Copy every record word for word. Pictures are not part of the copy.

LISTED RECORDS: Begin

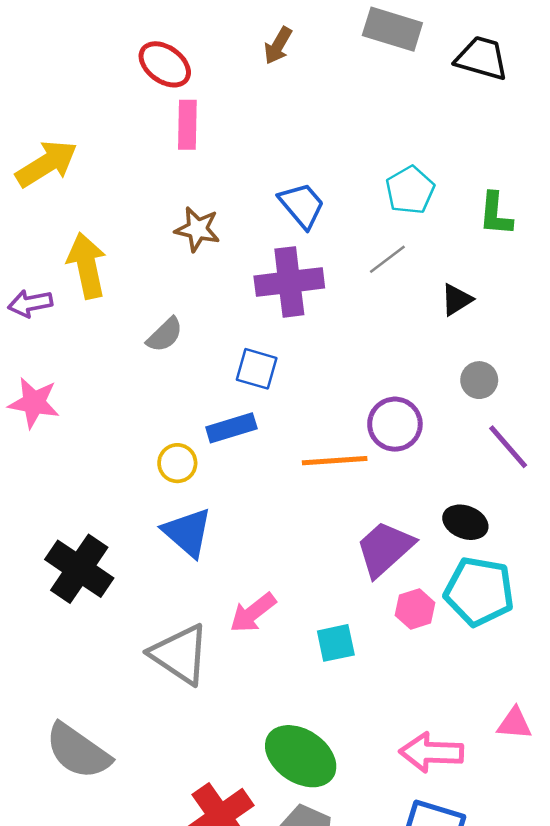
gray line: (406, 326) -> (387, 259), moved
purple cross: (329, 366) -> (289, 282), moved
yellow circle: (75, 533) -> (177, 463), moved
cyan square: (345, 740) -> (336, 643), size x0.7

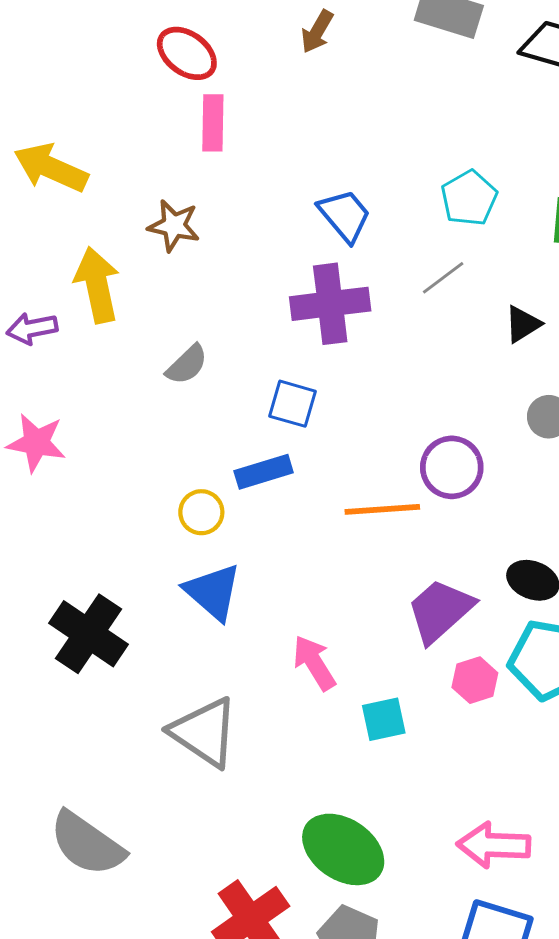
yellow arrow: (47, 164) -> (51, 168), turned -124
brown star: (197, 229) -> (174, 226), moved
pink arrow: (253, 613) -> (314, 663), moved, turned 96

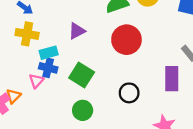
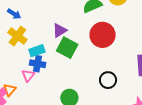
yellow cross: (27, 34) -> (17, 36), turned 30
green square: (82, 75) -> (67, 48), moved

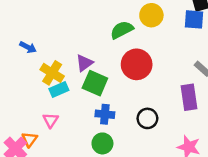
yellow cross: (17, 36) -> (52, 73), moved
blue cross: (38, 64) -> (105, 114), moved

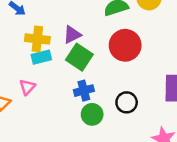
yellow cross: (52, 73) -> (37, 39), turned -35
blue cross: (105, 114) -> (84, 91), turned -30
green circle: (102, 143) -> (92, 114), moved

LISTED RECORDS: End

● **TASK ANSWER**:
gray line: (406, 326) -> (387, 259), moved
purple cross: (329, 366) -> (289, 282), moved
yellow circle: (75, 533) -> (177, 463), moved
cyan square: (345, 740) -> (336, 643), size x0.7

yellow arrow: (47, 164) -> (51, 168), turned -124
brown star: (197, 229) -> (174, 226), moved
pink arrow: (253, 613) -> (314, 663), moved, turned 96

yellow cross: (27, 34) -> (17, 36), turned 30
green square: (82, 75) -> (67, 48), moved

yellow cross: (17, 36) -> (52, 73), moved
blue cross: (38, 64) -> (105, 114), moved

yellow cross: (52, 73) -> (37, 39), turned -35
blue cross: (105, 114) -> (84, 91), turned -30
green circle: (102, 143) -> (92, 114), moved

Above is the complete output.